### WHAT TO PRODUCE
In the copy, leave out the pictures and repeat all records exactly.

### DATA PROVIDED
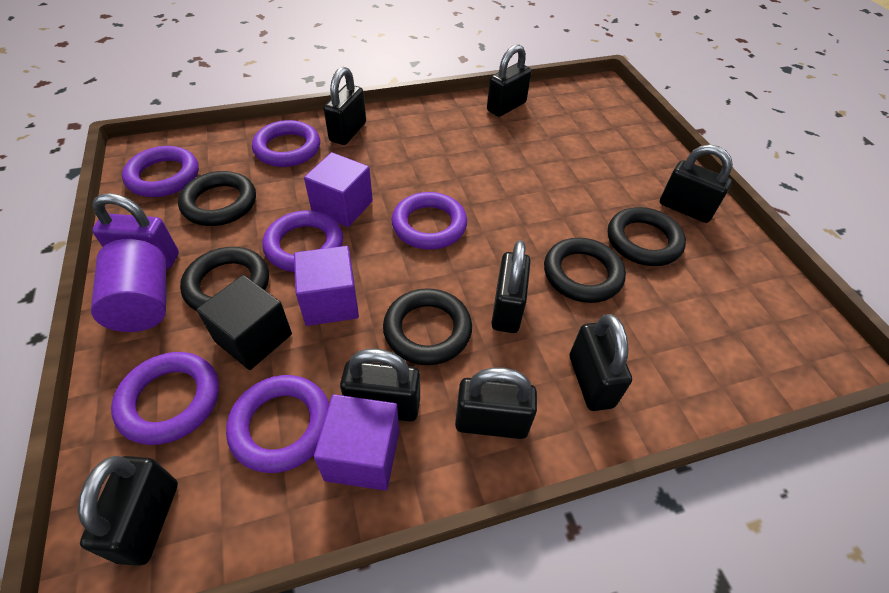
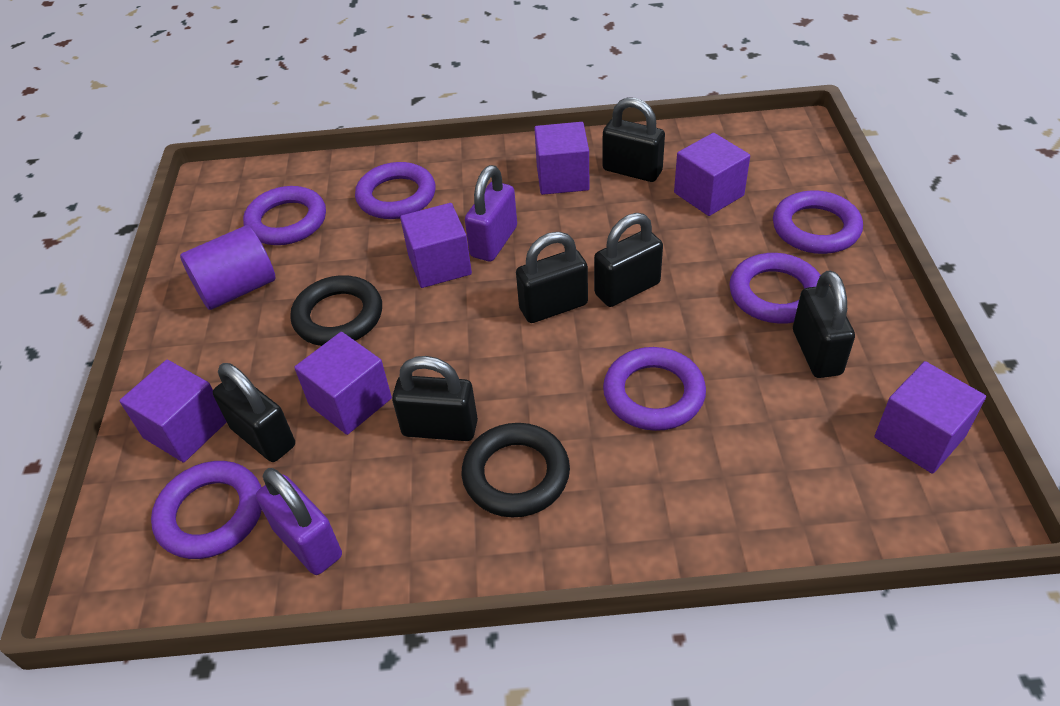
black cube: 1 -> 0
black padlock: 8 -> 6
black ring: 5 -> 2
purple cube: 3 -> 6
purple padlock: 1 -> 2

### TASK OUTPUT
black cube: 1 -> 0
black padlock: 8 -> 6
black ring: 5 -> 2
purple cube: 3 -> 6
purple padlock: 1 -> 2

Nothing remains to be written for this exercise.